#### Information given ####

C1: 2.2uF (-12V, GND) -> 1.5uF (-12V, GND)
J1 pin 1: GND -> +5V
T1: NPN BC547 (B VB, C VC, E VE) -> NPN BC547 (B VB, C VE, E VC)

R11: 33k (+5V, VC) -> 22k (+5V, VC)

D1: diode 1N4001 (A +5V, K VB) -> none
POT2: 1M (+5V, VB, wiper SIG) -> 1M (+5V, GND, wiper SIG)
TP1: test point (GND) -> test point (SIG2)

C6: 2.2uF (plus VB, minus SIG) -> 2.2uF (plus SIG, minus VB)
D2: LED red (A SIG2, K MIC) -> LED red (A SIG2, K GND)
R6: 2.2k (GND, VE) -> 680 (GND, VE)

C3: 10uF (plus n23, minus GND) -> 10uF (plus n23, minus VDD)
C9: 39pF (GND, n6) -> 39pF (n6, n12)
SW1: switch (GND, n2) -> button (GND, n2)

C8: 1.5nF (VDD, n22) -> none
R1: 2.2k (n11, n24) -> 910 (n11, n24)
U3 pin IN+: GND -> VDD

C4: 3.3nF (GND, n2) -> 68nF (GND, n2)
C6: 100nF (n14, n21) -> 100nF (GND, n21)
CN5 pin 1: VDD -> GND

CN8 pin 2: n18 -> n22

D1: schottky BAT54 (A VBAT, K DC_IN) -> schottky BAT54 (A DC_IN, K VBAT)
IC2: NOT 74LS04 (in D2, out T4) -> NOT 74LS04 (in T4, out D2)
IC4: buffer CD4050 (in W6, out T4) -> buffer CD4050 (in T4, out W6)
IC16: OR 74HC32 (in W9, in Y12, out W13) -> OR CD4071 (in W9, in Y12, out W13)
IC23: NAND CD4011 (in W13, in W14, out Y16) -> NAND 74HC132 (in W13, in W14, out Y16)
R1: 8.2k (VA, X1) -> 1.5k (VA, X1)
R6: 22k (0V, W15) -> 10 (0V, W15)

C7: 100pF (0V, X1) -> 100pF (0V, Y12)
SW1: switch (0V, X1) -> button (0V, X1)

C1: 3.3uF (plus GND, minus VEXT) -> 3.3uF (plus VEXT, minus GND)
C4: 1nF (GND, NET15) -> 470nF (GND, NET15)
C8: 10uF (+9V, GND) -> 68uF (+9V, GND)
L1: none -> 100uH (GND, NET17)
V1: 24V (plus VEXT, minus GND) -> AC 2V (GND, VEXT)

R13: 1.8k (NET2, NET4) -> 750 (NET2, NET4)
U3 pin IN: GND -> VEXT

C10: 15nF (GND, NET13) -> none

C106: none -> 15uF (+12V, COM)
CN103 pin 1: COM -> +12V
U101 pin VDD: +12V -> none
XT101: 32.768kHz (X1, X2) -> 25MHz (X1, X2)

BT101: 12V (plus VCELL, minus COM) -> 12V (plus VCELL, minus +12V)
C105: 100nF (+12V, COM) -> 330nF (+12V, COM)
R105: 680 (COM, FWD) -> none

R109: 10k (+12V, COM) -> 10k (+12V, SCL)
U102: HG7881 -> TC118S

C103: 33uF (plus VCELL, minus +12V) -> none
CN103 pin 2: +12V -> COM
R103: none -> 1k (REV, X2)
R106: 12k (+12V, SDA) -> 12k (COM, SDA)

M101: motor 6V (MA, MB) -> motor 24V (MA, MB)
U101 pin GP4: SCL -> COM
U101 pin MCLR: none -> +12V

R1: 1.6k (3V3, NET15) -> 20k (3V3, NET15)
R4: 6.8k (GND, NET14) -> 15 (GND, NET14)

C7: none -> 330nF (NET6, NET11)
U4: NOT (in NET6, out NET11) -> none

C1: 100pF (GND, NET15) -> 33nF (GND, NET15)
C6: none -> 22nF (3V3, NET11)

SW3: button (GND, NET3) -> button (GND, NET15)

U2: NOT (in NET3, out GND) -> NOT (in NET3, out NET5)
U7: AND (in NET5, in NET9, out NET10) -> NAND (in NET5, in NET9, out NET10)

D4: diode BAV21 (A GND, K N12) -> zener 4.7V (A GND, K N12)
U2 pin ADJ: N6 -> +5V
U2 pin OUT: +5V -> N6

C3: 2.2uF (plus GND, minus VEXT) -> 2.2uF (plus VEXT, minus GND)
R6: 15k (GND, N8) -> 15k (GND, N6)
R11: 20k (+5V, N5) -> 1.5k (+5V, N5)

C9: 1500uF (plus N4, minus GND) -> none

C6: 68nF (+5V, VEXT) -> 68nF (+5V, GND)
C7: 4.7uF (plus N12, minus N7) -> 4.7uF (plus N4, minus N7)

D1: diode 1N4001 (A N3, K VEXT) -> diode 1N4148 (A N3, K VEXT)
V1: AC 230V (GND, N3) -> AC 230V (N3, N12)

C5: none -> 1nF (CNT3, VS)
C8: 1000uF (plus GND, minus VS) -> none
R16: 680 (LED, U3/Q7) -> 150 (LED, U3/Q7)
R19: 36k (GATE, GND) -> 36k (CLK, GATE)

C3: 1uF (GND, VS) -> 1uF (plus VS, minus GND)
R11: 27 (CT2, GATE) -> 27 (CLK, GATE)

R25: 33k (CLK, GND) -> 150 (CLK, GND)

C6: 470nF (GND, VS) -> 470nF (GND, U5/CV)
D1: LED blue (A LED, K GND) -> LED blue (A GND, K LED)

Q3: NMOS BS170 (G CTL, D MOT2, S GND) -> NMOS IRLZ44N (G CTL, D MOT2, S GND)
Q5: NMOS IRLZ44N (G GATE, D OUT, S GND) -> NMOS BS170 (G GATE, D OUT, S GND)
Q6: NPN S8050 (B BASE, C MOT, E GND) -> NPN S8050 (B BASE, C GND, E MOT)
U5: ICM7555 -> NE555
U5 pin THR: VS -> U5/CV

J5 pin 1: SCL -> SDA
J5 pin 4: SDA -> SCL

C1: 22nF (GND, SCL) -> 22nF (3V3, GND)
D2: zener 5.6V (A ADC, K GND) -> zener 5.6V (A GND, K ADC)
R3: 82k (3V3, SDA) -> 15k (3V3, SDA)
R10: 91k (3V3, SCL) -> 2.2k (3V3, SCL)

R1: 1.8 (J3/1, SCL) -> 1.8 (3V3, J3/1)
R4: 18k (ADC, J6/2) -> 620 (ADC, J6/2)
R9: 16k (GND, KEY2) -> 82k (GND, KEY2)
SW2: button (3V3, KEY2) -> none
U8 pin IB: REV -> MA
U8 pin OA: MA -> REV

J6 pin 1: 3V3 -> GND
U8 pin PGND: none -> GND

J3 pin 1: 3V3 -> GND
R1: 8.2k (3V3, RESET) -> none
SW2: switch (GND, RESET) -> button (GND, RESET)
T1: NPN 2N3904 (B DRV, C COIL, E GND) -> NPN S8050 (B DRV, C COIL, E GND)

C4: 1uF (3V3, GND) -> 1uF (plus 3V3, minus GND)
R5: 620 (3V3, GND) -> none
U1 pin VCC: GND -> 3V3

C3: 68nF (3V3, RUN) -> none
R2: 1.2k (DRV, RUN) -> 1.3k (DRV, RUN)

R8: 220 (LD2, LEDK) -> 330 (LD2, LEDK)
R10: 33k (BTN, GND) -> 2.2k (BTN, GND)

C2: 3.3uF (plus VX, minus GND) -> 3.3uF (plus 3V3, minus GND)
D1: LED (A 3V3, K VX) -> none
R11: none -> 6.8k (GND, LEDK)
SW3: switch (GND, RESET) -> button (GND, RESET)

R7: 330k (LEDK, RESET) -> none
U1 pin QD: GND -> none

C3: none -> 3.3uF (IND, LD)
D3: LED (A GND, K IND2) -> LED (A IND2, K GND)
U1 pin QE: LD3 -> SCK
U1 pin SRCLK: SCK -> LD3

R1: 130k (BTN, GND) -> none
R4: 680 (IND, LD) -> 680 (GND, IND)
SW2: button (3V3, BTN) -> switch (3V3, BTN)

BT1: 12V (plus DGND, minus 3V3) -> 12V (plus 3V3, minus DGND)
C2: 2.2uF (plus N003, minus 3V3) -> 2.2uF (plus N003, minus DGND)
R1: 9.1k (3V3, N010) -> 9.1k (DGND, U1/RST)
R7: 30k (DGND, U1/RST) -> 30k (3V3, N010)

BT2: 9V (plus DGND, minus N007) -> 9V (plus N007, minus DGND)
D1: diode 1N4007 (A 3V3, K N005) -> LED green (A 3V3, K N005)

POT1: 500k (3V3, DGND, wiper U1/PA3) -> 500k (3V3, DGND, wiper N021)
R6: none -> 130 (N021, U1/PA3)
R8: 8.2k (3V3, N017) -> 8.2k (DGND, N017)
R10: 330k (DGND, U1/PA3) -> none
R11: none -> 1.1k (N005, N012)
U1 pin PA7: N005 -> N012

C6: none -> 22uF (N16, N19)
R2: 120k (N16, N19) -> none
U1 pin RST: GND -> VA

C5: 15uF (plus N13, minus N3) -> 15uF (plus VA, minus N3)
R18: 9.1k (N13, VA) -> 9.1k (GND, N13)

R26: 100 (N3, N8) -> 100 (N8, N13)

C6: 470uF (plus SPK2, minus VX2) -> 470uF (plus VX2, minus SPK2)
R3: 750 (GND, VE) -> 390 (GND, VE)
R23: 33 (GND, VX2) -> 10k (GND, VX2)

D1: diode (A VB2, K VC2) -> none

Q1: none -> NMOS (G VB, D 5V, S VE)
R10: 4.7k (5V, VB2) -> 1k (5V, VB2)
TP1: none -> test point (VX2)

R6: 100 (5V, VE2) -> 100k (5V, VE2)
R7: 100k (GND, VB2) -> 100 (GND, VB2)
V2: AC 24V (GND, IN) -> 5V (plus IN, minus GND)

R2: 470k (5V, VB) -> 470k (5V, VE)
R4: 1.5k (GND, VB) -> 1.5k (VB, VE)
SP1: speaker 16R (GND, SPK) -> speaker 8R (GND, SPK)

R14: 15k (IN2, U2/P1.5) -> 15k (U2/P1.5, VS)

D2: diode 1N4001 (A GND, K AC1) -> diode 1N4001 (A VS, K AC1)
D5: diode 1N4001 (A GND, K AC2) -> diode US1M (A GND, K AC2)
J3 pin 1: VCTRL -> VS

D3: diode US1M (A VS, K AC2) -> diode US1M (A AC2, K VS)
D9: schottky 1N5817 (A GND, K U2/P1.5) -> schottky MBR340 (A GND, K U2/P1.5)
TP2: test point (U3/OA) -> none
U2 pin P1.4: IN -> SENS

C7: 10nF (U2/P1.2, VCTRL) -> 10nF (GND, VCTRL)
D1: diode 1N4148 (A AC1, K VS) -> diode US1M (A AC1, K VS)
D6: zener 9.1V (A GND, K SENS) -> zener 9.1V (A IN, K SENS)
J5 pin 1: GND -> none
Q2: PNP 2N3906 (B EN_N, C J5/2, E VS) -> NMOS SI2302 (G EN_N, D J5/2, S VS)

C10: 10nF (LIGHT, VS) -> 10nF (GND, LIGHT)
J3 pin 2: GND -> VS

####

* **What you will do**
Within the records above, the line carrying "R10: 4.7k (5V, VB2) -> 1k (5V, VB2)" starts the range and the last line ends it. Set down that range exactly.

* **Solved exercise**
R10: 4.7k (5V, VB2) -> 1k (5V, VB2)
TP1: none -> test point (VX2)

R6: 100 (5V, VE2) -> 100k (5V, VE2)
R7: 100k (GND, VB2) -> 100 (GND, VB2)
V2: AC 24V (GND, IN) -> 5V (plus IN, minus GND)

R2: 470k (5V, VB) -> 470k (5V, VE)
R4: 1.5k (GND, VB) -> 1.5k (VB, VE)
SP1: speaker 16R (GND, SPK) -> speaker 8R (GND, SPK)

R14: 15k (IN2, U2/P1.5) -> 15k (U2/P1.5, VS)

D2: diode 1N4001 (A GND, K AC1) -> diode 1N4001 (A VS, K AC1)
D5: diode 1N4001 (A GND, K AC2) -> diode US1M (A GND, K AC2)
J3 pin 1: VCTRL -> VS

D3: diode US1M (A VS, K AC2) -> diode US1M (A AC2, K VS)
D9: schottky 1N5817 (A GND, K U2/P1.5) -> schottky MBR340 (A GND, K U2/P1.5)
TP2: test point (U3/OA) -> none
U2 pin P1.4: IN -> SENS

C7: 10nF (U2/P1.2, VCTRL) -> 10nF (GND, VCTRL)
D1: diode 1N4148 (A AC1, K VS) -> diode US1M (A AC1, K VS)
D6: zener 9.1V (A GND, K SENS) -> zener 9.1V (A IN, K SENS)
J5 pin 1: GND -> none
Q2: PNP 2N3906 (B EN_N, C J5/2, E VS) -> NMOS SI2302 (G EN_N, D J5/2, S VS)

C10: 10nF (LIGHT, VS) -> 10nF (GND, LIGHT)
J3 pin 2: GND -> VS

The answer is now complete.